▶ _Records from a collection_
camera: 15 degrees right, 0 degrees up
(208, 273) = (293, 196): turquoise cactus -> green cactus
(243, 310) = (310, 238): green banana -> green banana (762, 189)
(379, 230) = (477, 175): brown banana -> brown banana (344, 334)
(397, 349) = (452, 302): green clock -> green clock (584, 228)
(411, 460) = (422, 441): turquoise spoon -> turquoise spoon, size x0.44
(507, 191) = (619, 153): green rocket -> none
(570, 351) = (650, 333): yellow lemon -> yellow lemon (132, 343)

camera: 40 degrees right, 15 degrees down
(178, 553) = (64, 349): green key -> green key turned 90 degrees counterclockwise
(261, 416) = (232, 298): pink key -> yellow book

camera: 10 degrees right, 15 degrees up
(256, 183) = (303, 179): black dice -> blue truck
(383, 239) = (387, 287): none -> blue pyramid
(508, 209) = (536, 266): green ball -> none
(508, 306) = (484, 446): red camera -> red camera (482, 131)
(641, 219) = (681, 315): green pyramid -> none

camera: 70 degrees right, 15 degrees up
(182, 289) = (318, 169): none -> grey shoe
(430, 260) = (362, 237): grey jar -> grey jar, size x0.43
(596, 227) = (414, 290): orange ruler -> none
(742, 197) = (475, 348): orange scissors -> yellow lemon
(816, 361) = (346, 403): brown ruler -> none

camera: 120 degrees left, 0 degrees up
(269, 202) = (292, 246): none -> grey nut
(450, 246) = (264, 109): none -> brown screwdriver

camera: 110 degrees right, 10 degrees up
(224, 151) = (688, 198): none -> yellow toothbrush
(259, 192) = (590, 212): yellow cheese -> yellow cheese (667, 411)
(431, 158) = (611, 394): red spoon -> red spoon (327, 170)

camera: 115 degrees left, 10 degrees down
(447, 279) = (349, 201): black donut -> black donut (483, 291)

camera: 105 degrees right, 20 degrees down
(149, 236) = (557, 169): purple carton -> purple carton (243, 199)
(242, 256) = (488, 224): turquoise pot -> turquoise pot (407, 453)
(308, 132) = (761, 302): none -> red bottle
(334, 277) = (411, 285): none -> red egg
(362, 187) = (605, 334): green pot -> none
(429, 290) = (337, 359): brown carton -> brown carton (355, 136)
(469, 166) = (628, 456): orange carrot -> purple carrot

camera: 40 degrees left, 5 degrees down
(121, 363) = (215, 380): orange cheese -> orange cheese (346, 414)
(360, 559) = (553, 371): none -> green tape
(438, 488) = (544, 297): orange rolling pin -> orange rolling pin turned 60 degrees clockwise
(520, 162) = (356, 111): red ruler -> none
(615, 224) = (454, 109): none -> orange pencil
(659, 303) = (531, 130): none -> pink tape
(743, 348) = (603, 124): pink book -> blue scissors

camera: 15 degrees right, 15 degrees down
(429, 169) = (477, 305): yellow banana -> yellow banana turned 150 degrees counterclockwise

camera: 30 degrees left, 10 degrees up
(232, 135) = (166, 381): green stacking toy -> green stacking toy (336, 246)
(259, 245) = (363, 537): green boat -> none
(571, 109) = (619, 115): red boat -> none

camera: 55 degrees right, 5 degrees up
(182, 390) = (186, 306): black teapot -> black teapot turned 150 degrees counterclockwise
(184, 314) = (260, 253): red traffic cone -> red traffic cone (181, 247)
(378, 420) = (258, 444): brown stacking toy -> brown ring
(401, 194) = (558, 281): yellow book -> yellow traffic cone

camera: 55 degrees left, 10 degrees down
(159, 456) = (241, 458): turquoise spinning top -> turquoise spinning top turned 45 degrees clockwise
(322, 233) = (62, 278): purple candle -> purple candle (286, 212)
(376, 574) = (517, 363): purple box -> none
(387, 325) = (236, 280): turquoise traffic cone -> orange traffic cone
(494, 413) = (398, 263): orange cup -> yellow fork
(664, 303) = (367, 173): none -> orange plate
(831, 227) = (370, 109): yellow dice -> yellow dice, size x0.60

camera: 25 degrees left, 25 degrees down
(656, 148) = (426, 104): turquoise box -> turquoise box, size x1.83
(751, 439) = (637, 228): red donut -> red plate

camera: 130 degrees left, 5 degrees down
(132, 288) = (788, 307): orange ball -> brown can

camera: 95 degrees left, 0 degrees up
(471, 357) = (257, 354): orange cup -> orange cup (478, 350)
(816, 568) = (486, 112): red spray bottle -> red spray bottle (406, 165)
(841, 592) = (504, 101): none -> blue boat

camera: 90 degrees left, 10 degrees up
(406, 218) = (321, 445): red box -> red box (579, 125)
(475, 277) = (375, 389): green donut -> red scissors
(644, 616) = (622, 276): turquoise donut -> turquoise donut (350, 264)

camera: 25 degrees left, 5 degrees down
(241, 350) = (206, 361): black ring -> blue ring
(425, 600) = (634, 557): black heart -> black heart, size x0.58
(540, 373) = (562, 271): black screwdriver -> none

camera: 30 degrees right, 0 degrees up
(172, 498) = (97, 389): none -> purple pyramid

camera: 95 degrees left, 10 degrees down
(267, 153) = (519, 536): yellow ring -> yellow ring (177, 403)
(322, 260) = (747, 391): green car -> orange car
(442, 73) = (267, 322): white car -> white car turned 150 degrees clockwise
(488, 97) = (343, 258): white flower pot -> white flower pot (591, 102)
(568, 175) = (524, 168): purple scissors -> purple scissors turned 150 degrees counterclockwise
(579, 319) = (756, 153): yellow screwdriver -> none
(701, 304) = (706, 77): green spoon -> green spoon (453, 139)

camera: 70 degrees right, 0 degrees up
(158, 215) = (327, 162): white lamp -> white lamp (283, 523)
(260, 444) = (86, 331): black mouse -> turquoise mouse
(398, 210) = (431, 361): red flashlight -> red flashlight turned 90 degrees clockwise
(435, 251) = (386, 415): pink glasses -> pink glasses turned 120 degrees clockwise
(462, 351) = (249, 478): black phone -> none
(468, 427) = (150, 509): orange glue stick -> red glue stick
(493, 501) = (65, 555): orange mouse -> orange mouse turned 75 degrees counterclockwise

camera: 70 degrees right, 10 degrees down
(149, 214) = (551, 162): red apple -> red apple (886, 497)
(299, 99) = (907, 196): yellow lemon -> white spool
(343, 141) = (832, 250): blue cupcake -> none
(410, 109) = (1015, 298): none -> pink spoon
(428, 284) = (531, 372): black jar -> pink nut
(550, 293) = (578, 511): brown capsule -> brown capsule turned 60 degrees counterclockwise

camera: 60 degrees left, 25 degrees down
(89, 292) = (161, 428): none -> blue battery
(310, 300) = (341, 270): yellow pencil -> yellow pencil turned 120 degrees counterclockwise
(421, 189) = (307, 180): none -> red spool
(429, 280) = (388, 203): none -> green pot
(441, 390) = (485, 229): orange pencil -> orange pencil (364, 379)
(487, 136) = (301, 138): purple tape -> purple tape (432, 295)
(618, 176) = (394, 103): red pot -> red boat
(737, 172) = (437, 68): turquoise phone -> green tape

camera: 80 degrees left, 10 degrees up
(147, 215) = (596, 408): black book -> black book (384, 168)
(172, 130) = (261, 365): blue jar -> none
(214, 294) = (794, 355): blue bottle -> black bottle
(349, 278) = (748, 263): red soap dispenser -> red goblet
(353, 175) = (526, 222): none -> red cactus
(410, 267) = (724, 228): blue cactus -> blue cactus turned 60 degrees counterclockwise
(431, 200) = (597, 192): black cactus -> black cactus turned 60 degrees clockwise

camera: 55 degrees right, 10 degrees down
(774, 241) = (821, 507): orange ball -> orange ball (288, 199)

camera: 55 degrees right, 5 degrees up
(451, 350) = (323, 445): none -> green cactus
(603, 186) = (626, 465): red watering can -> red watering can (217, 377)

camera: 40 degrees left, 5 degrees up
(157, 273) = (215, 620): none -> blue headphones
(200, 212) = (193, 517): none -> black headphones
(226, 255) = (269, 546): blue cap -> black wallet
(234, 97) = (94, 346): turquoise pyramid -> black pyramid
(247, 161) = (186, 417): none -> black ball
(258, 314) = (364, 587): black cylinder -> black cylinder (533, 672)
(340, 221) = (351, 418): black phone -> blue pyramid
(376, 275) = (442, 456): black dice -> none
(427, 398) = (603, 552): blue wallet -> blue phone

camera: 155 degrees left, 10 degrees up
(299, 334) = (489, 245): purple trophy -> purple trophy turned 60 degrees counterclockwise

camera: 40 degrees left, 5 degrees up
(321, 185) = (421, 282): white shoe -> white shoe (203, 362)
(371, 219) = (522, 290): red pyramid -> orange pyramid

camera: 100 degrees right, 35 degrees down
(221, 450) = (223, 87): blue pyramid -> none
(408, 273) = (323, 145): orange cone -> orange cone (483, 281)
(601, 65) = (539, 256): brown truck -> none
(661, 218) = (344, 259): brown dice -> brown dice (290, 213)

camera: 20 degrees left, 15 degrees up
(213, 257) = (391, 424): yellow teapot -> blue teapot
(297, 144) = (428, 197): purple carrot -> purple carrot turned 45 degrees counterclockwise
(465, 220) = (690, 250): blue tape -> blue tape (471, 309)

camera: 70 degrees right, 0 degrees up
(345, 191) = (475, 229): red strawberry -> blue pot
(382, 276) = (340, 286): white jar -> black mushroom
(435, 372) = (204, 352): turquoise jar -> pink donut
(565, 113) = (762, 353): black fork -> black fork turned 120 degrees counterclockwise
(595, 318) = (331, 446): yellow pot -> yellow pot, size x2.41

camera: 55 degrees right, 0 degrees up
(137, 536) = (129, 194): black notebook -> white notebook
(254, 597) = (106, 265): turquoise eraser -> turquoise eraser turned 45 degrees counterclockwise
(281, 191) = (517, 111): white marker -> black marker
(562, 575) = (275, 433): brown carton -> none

▶ _Task to carry out_
There is a run of lines above from the one with "(234, 97) = (94, 346): turquoise" to the one with "(340, 221) = (351, 418): black"; print exactly that run, both ends included, and nothing else.

▶ _Solution for this exercise_
(234, 97) = (94, 346): turquoise pyramid -> black pyramid
(247, 161) = (186, 417): none -> black ball
(258, 314) = (364, 587): black cylinder -> black cylinder (533, 672)
(340, 221) = (351, 418): black phone -> blue pyramid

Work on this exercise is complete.